Prompt >> Pull out each line below that contains the word "layout", and copy those lines.
** Begin Exercise materials **
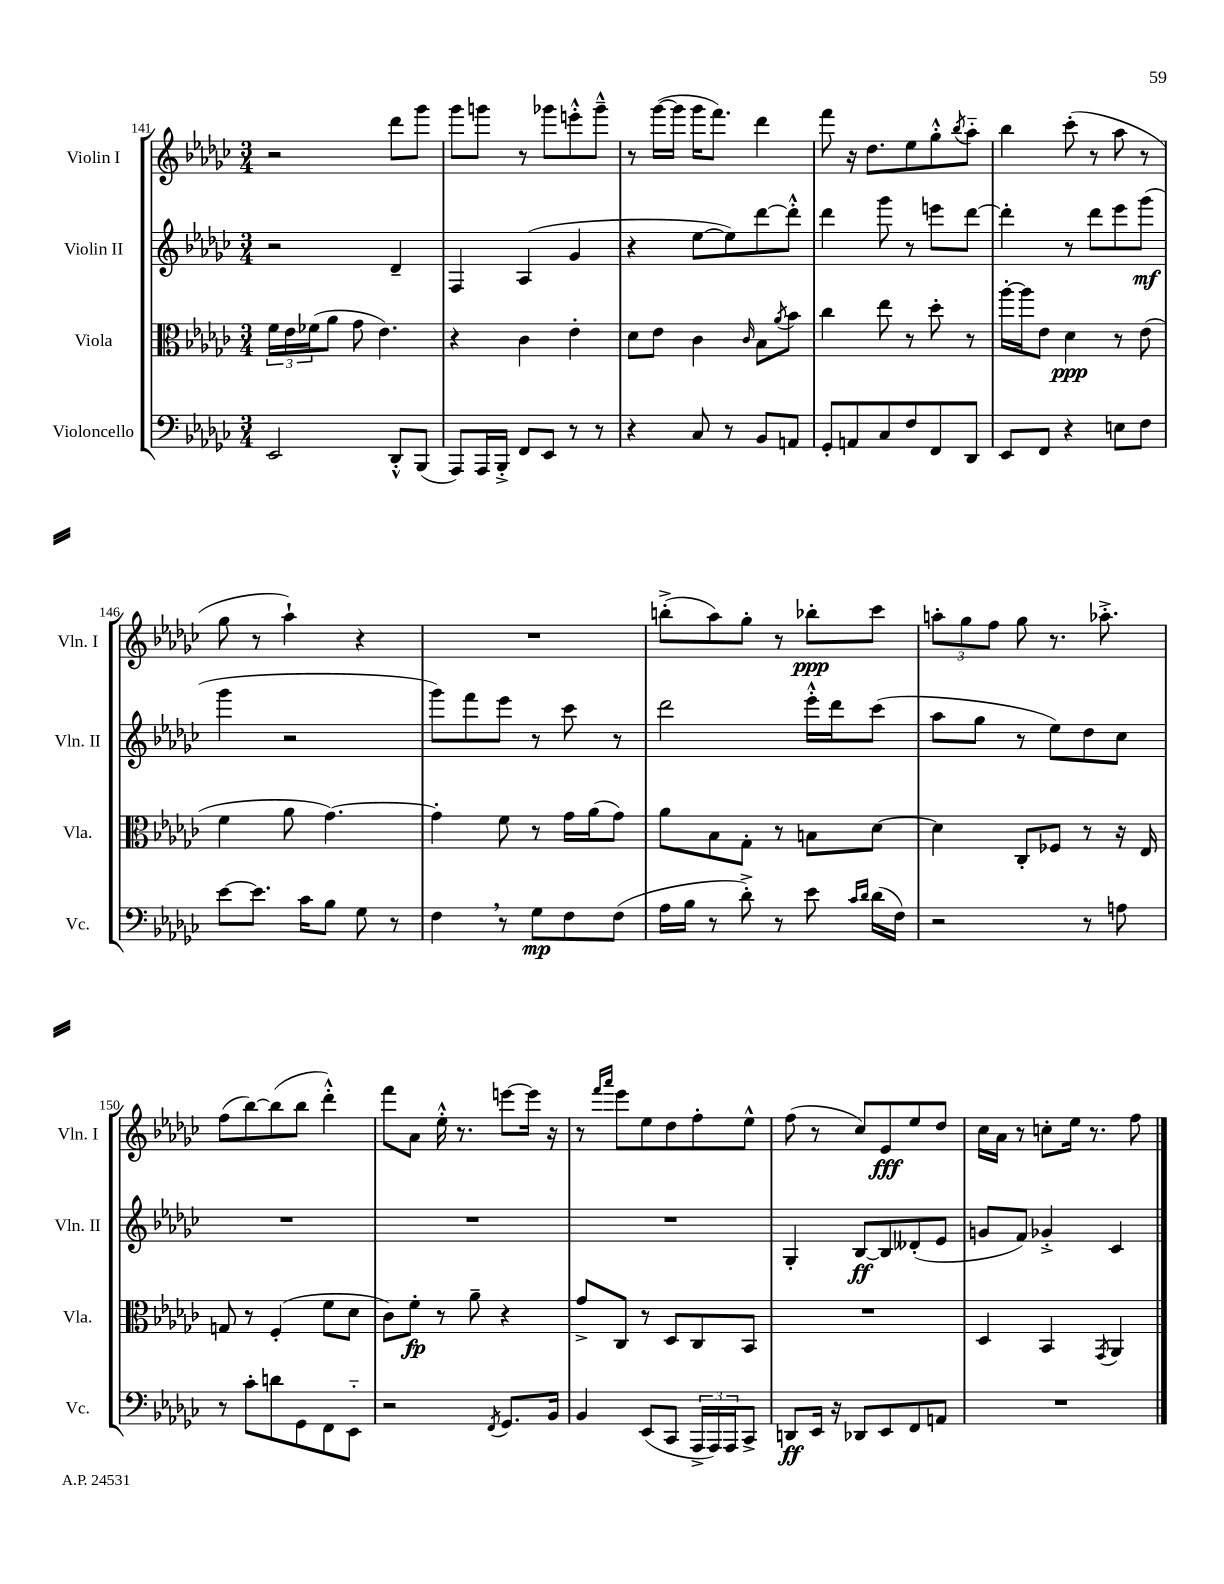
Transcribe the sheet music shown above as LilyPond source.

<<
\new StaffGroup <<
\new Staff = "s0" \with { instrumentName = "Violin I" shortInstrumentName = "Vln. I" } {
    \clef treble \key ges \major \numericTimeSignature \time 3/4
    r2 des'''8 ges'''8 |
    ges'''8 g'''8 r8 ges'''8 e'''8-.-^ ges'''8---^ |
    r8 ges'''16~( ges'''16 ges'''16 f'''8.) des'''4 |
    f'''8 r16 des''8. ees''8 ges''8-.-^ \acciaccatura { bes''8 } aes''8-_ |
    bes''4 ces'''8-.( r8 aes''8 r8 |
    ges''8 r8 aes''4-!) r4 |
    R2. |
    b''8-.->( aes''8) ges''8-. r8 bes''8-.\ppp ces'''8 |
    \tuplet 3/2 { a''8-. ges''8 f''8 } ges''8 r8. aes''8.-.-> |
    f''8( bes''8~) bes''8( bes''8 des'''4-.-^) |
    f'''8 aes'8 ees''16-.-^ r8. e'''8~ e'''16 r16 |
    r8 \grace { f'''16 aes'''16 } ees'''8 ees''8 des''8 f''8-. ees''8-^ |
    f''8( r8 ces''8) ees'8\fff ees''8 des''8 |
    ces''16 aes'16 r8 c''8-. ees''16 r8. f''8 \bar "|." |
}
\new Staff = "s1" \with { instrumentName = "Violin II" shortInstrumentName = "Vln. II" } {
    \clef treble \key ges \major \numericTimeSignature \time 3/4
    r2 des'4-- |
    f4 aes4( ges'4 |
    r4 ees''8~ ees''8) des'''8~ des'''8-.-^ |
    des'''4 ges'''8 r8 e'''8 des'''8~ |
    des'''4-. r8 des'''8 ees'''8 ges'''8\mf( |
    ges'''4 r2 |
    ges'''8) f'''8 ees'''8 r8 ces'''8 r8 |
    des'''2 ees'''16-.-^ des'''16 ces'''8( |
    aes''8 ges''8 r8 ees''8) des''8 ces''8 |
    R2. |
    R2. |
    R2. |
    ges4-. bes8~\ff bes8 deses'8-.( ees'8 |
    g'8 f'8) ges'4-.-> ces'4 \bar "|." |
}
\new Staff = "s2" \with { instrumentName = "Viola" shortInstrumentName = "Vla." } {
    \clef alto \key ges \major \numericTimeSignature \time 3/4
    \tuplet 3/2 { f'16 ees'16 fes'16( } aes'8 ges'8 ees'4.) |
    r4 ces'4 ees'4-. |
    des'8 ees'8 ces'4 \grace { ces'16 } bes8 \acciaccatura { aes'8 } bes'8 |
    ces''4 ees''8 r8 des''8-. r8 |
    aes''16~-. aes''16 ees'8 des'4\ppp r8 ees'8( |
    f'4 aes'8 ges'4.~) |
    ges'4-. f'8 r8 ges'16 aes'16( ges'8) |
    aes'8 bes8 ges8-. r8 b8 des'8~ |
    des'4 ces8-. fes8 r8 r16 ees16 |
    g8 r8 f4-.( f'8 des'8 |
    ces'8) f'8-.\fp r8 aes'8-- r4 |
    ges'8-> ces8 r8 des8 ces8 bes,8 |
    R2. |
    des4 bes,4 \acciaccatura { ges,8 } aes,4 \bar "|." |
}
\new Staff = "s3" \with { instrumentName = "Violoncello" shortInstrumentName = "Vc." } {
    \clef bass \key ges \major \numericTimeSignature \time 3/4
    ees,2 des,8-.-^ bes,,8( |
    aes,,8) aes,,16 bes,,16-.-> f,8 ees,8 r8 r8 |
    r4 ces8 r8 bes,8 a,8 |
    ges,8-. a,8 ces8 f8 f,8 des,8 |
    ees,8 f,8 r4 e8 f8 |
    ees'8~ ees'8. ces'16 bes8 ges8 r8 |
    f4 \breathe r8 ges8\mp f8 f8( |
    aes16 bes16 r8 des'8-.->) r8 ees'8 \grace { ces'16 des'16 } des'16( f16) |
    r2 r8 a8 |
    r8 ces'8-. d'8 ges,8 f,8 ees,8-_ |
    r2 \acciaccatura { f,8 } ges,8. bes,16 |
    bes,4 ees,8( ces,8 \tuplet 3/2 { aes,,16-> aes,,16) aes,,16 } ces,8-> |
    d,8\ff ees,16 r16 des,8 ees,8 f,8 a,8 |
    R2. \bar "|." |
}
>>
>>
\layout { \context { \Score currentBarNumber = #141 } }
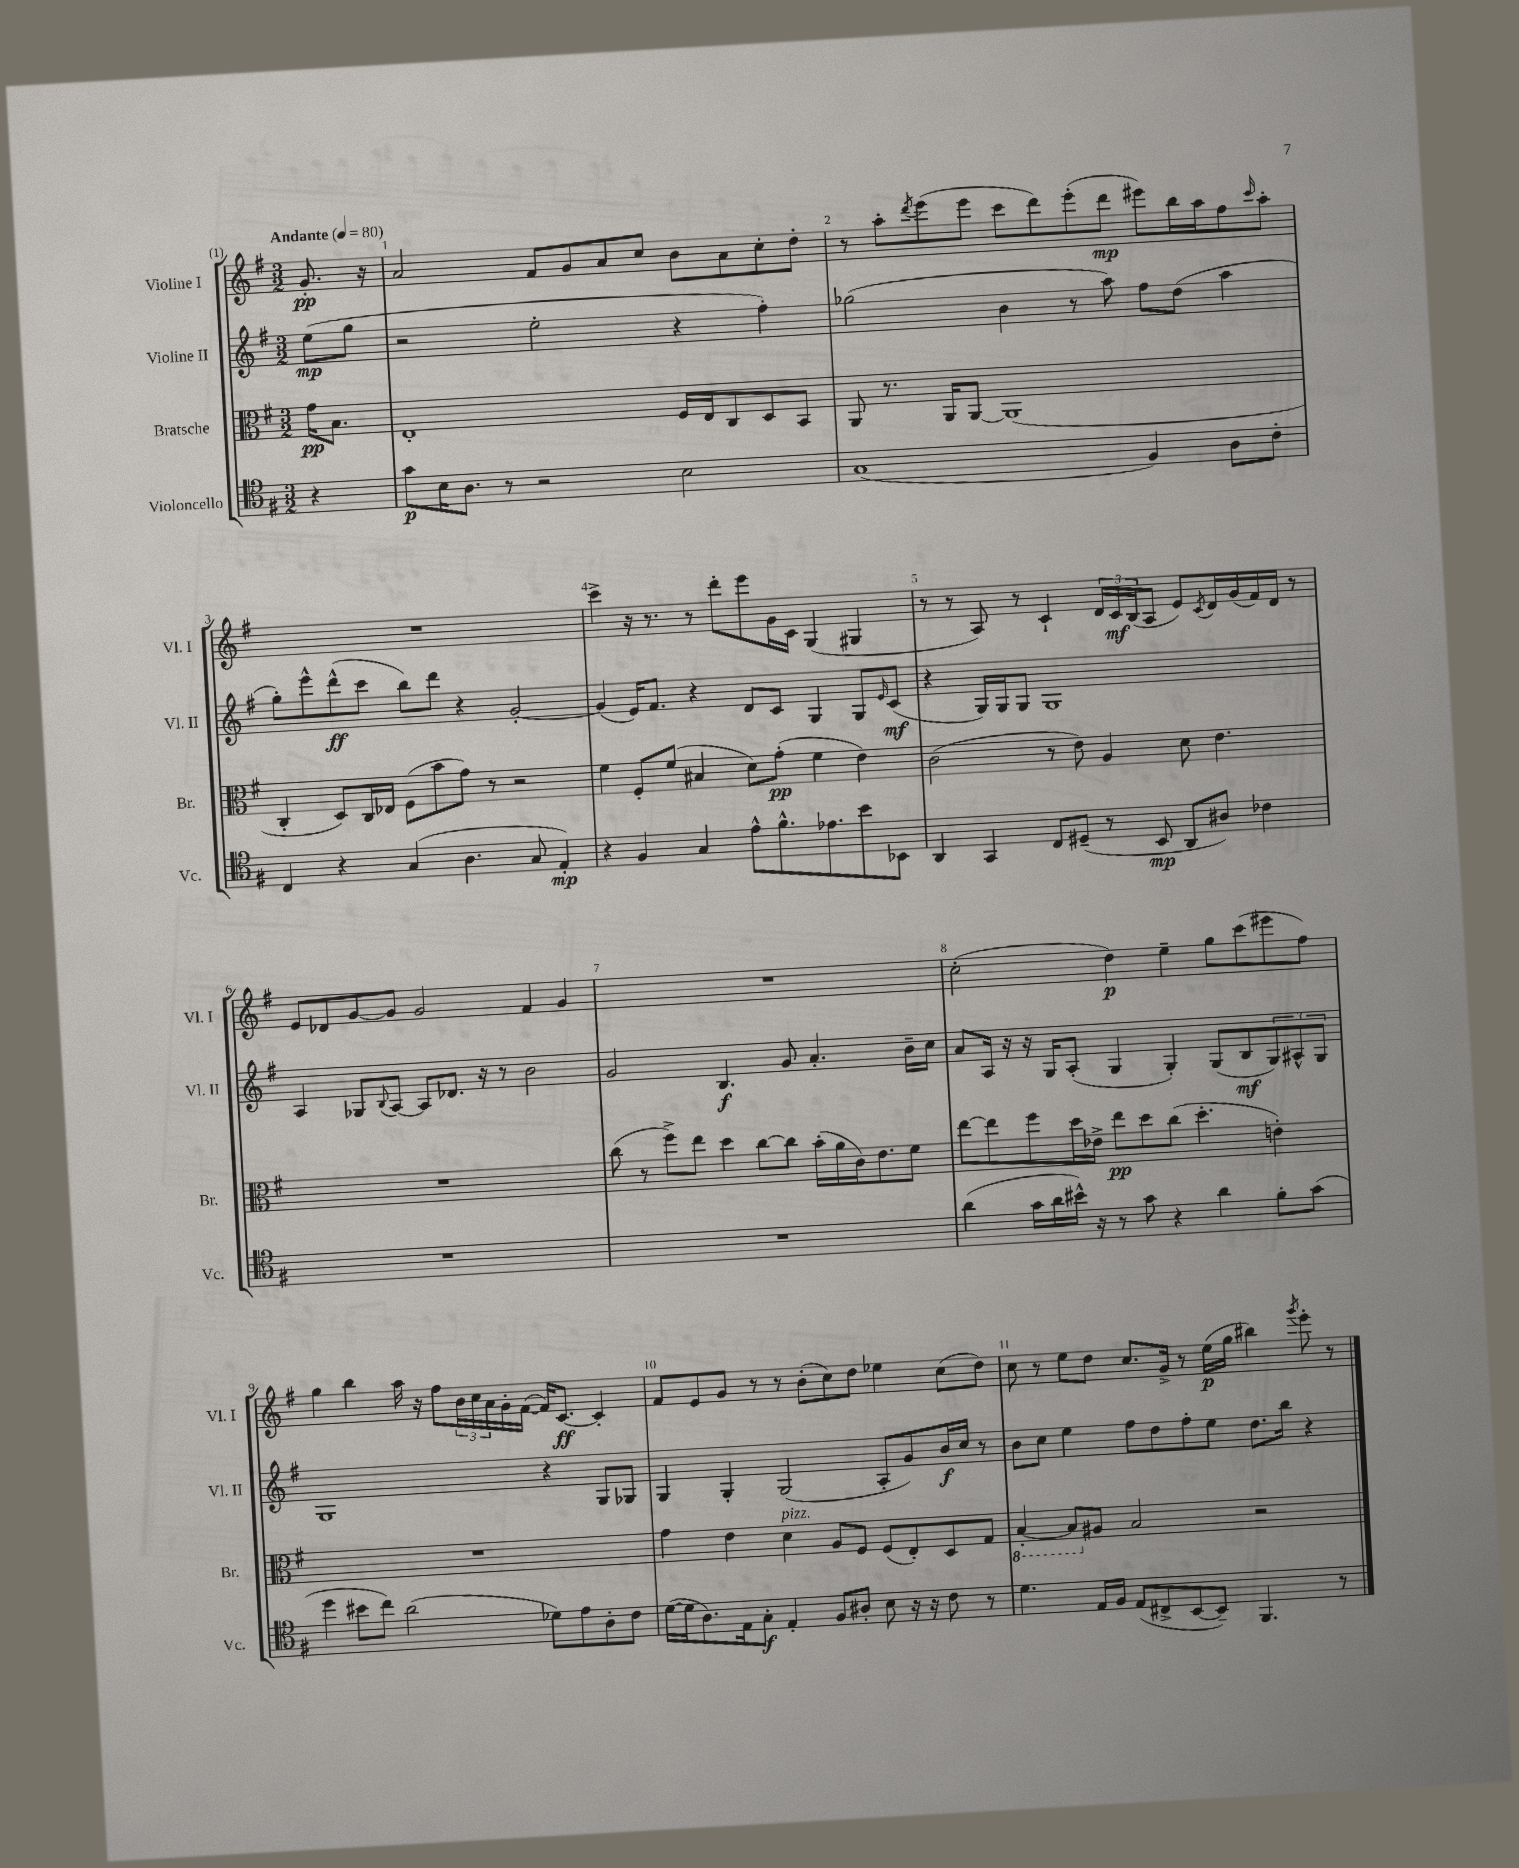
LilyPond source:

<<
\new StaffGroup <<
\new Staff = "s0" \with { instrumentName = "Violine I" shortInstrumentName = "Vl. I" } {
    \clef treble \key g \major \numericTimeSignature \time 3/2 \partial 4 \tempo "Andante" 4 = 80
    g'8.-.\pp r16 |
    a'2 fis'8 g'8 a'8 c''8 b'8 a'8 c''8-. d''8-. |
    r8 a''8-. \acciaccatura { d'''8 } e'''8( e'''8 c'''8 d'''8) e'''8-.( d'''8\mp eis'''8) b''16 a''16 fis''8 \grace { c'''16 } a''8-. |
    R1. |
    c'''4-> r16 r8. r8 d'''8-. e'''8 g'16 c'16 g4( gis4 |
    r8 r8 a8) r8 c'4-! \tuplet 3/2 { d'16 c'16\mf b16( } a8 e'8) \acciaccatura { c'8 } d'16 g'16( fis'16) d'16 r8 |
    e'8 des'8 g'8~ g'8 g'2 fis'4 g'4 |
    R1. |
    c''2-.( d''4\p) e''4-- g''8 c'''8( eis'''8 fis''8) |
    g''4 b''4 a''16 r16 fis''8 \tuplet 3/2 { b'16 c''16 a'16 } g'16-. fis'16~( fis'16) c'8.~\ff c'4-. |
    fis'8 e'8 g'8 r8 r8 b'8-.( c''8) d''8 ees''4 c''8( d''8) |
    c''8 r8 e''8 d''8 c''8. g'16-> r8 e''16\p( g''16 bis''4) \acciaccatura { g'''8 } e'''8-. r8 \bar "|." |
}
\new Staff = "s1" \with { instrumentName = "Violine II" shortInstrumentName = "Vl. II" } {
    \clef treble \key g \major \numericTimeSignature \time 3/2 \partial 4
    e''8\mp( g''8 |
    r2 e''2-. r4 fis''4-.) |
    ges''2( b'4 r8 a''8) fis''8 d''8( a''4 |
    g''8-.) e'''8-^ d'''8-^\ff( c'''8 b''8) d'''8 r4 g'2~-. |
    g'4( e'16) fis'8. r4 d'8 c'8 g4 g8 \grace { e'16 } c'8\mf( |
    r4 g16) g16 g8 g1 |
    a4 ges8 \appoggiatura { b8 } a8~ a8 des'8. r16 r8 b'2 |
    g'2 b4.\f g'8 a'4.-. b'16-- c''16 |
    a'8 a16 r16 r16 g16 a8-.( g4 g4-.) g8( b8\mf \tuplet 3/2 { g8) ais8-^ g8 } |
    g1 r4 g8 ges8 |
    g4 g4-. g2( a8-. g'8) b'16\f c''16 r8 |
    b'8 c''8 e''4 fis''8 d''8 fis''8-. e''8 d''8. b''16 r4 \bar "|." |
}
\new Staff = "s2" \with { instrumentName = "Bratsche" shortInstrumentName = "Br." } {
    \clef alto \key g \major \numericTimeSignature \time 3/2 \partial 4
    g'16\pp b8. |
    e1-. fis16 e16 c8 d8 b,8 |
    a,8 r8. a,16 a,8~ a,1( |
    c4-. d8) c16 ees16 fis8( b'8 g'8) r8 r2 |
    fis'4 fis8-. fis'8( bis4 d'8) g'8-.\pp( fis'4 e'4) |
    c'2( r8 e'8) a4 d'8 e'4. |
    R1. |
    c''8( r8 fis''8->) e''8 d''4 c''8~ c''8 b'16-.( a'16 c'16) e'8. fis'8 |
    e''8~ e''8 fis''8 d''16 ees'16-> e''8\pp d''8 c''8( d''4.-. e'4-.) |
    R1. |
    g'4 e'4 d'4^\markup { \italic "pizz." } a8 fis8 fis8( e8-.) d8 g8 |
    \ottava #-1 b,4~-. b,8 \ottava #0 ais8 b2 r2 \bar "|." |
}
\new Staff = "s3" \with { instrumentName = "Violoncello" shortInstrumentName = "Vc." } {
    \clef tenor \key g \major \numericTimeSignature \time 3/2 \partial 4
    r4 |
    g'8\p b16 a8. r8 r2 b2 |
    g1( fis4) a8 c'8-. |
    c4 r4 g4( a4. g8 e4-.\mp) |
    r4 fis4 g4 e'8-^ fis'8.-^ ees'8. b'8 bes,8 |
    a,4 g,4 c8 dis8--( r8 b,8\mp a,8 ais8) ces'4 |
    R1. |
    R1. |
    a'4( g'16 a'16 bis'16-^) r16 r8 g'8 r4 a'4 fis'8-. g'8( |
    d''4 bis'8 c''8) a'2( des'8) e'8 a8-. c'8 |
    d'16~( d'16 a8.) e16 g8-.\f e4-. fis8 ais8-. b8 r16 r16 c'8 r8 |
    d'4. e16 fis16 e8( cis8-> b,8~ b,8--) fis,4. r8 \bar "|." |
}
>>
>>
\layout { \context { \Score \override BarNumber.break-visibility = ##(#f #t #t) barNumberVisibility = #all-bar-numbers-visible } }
** End Exercise materials **
Result of the task >>
\layout { \context { \Score currentBarNumber = #141 } }
\layout { \context { \Score \override BarNumber.break-visibility = ##(#f #t #t) barNumberVisibility = #all-bar-numbers-visible } }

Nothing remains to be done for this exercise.